### Work required
Show every line of the data where the word "grey" can be found.

(Object change listings)
[Start of Attachment]

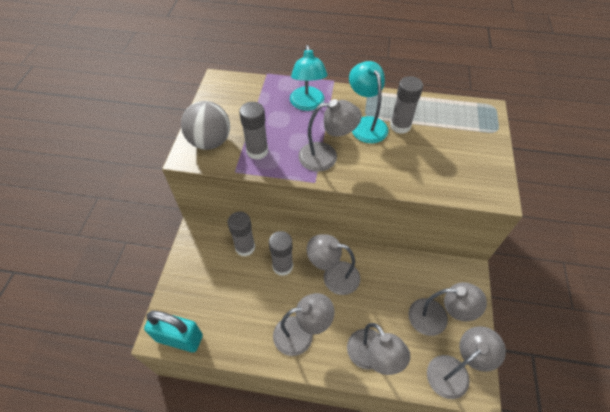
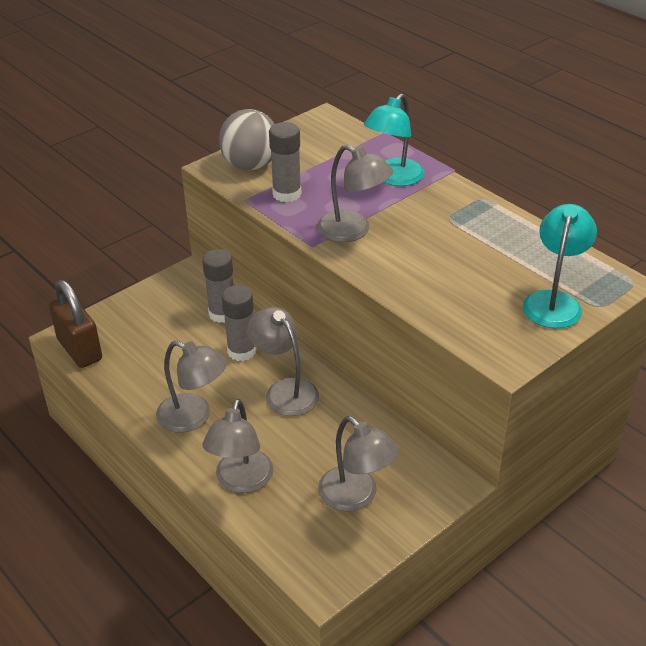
camera: 40 degrees right, 15 degrees down
(179, 338) = (80, 350): turquoise padlock -> brown padlock
(366, 124) = (437, 225): turquoise lamp -> turquoise lamp (554, 301)
(400, 126) = (477, 244): grey glue stick -> none
(454, 371) = (316, 552): grey lamp -> none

[End of Attachment]

### Output for this task
(400, 126) = (477, 244): grey glue stick -> none
(454, 371) = (316, 552): grey lamp -> none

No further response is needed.